Problem statement »
Once you reach the line that holds "R4: 15k (GND, W30) -> 6.8k (GND, W30)" in the listing below, output it and every line after it through the line that holds "TR1: NPN (B", word for word.

Source records »
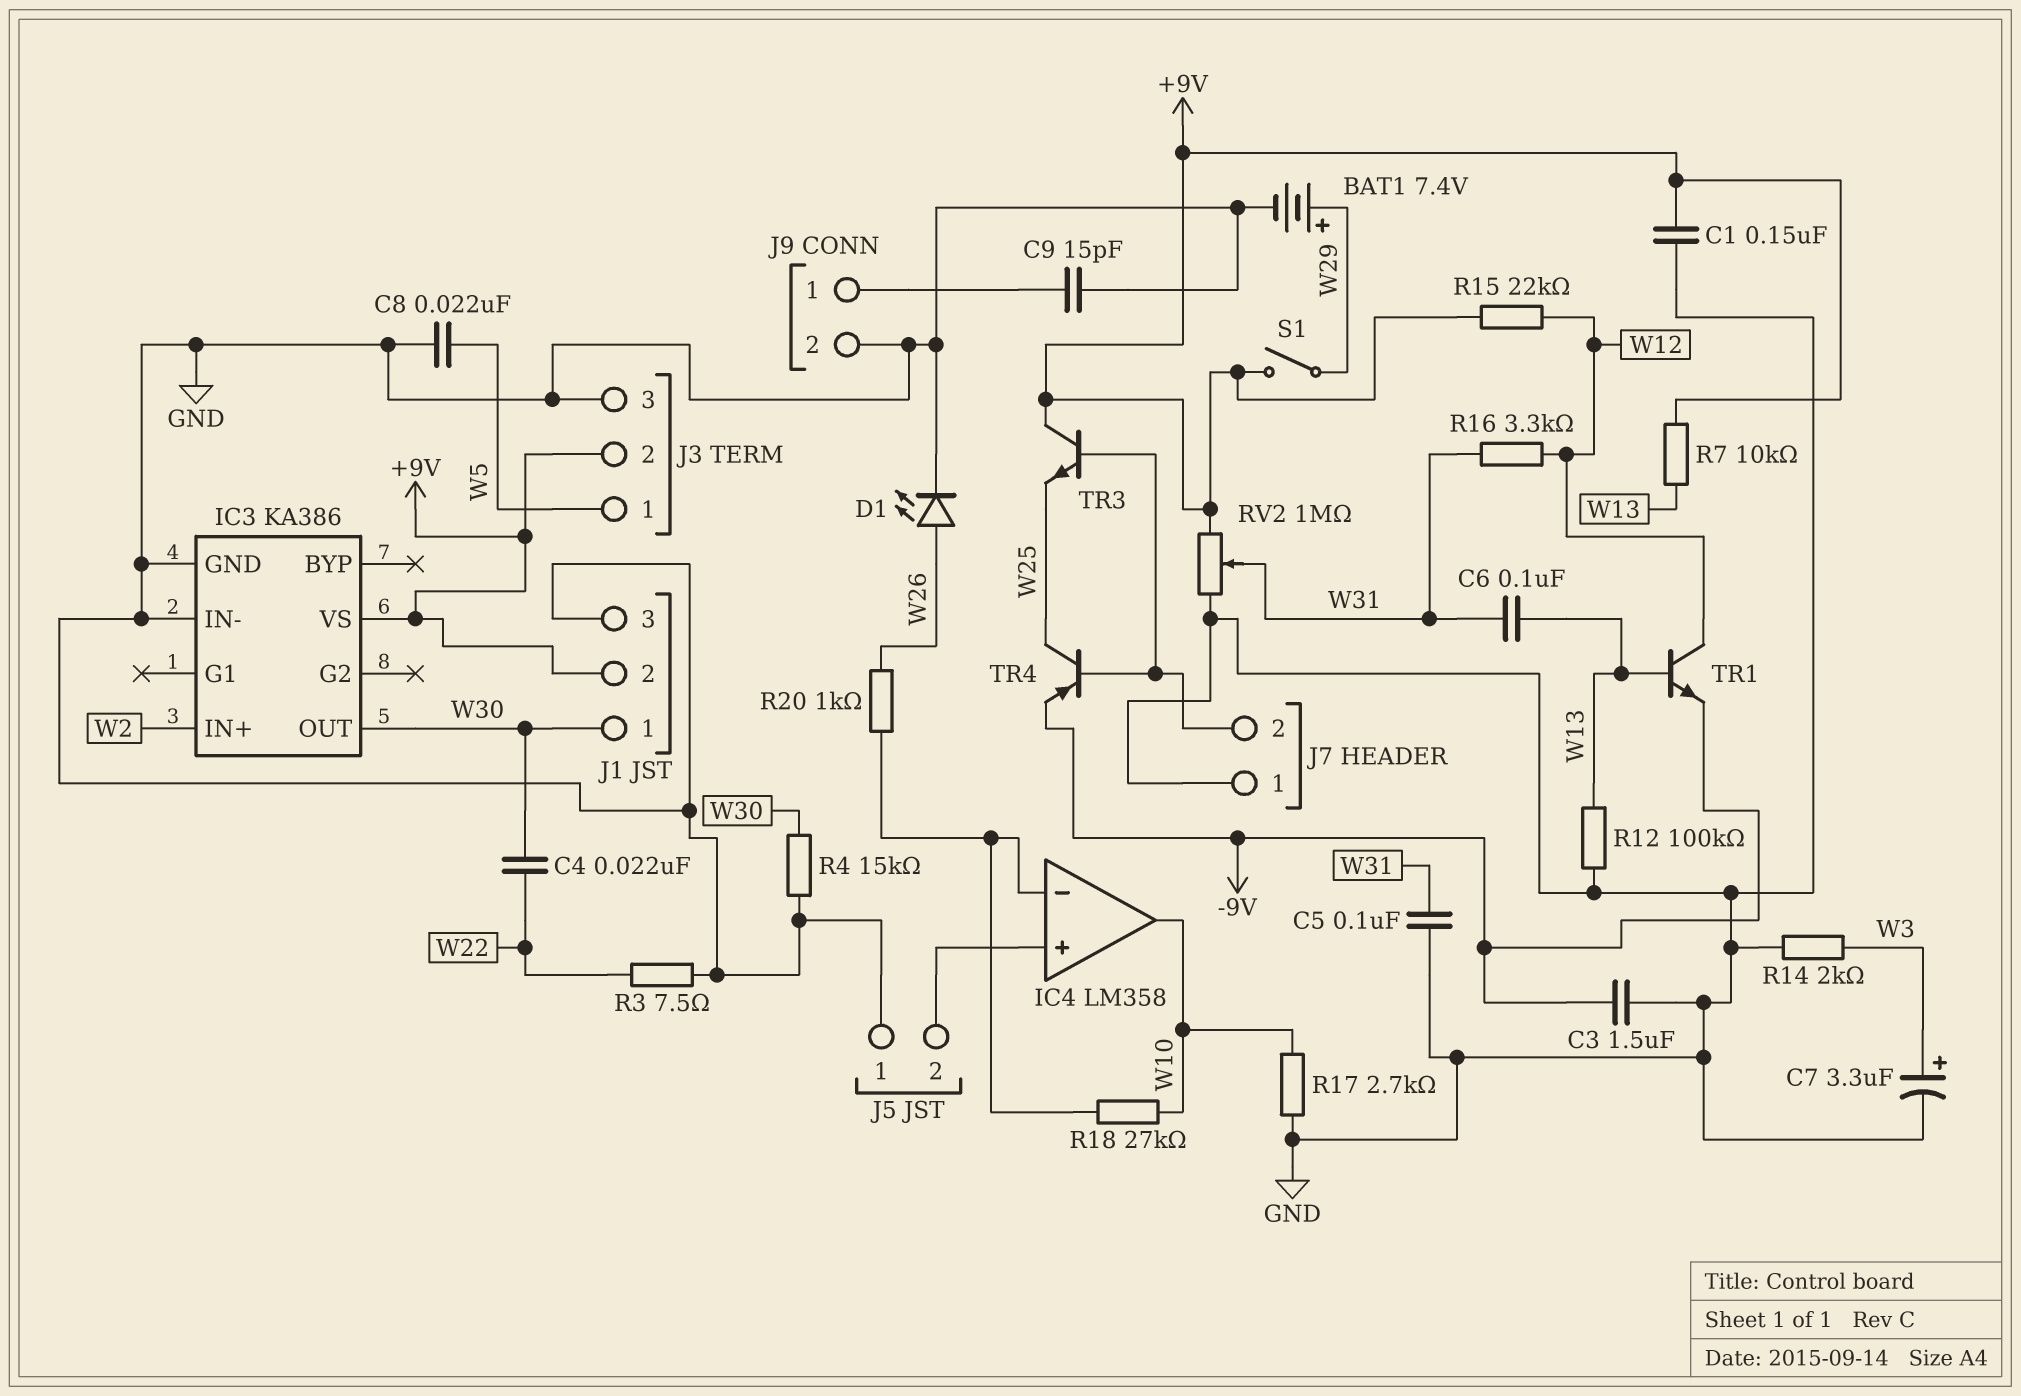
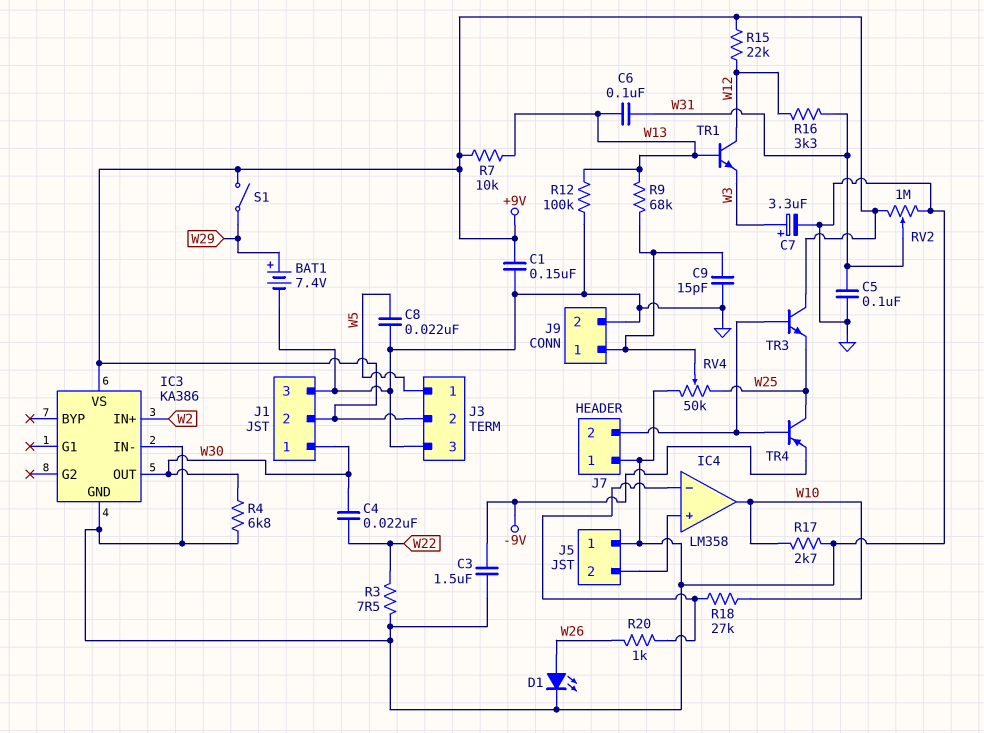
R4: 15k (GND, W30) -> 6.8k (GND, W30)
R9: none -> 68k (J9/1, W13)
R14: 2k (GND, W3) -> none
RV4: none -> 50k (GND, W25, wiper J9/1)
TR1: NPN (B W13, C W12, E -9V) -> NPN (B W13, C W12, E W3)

...

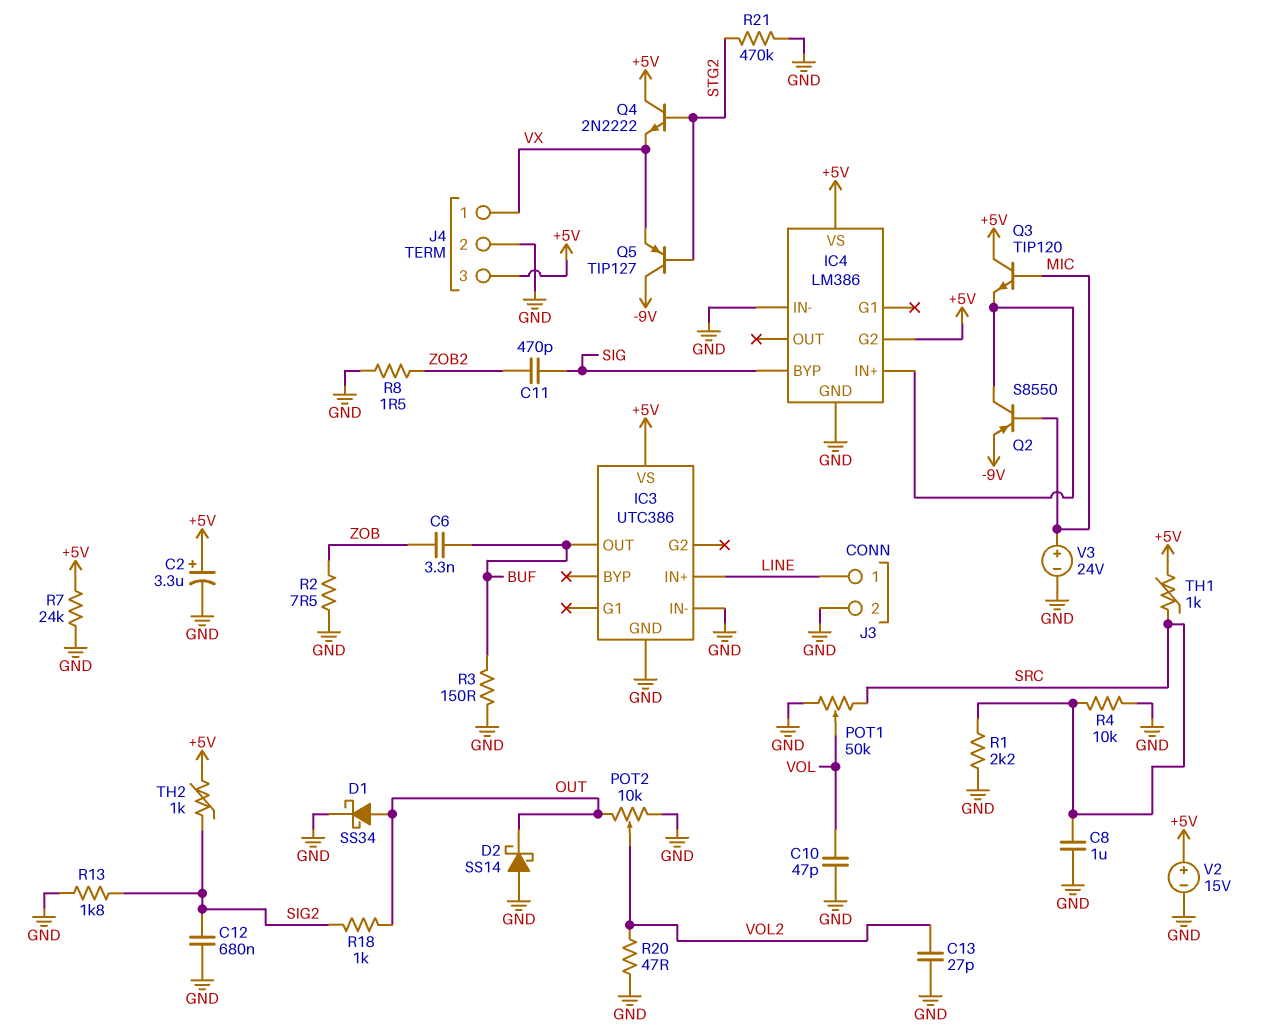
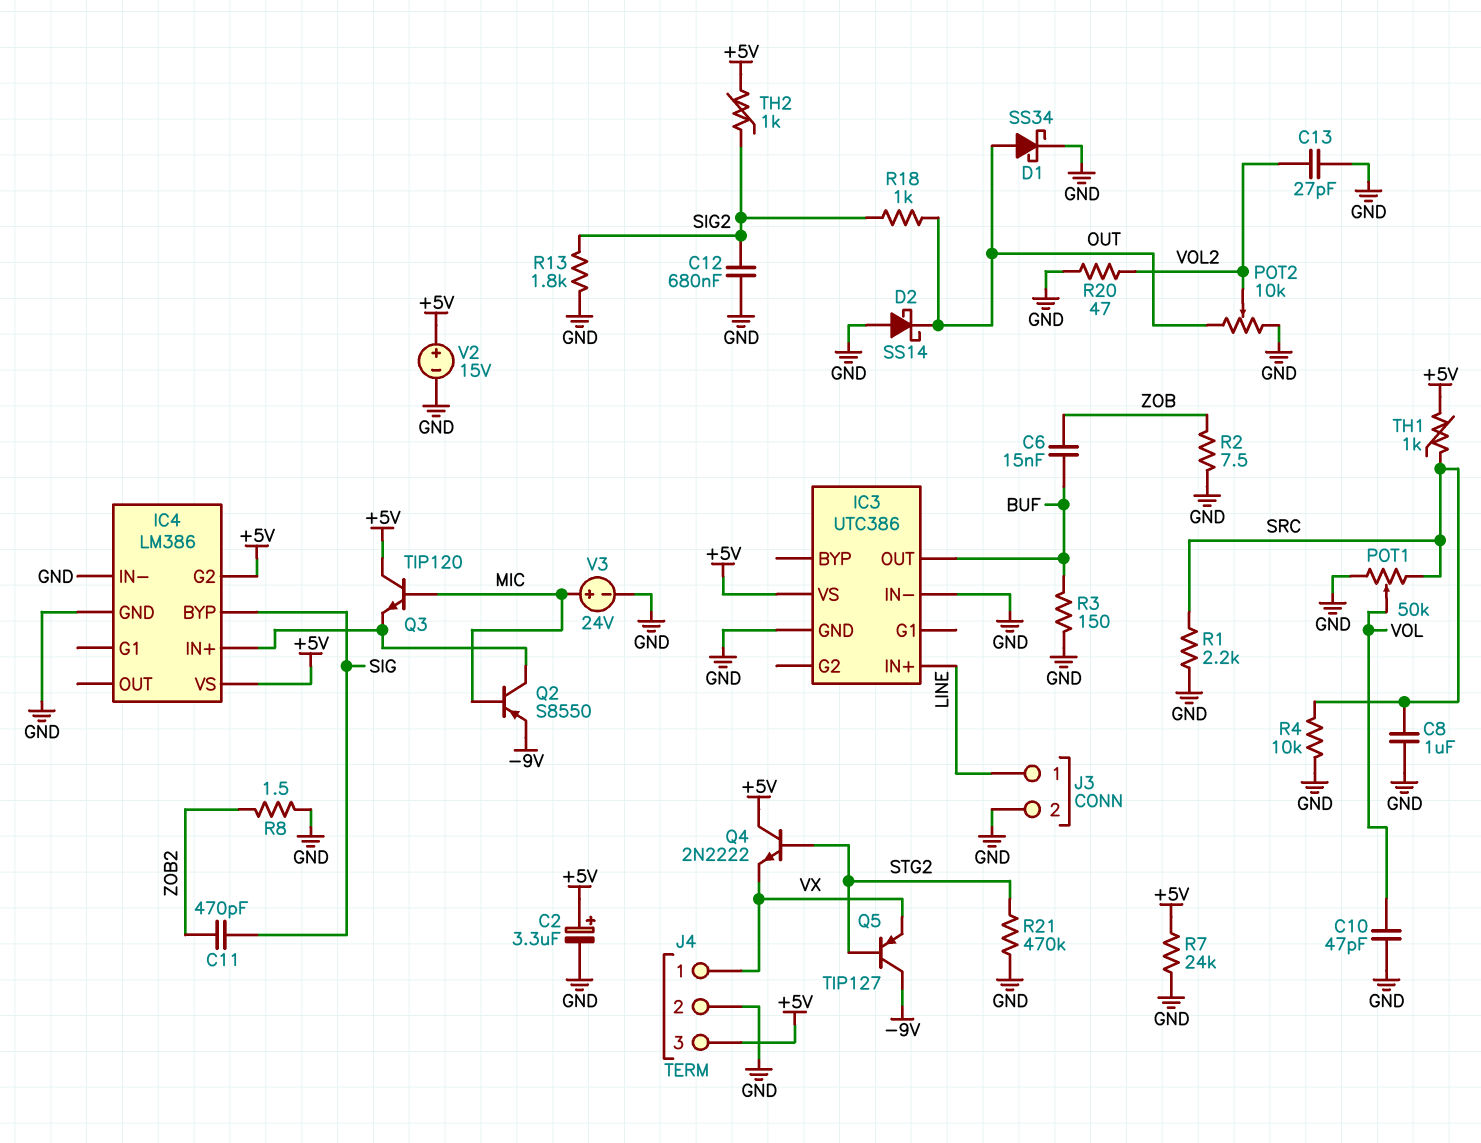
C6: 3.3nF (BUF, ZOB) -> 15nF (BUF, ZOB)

Exercise response »
R4: 15k (GND, W30) -> 6.8k (GND, W30)
R9: none -> 68k (J9/1, W13)
R14: 2k (GND, W3) -> none
RV4: none -> 50k (GND, W25, wiper J9/1)
TR1: NPN (B W13, C W12, E -9V) -> NPN (B W13, C W12, E W3)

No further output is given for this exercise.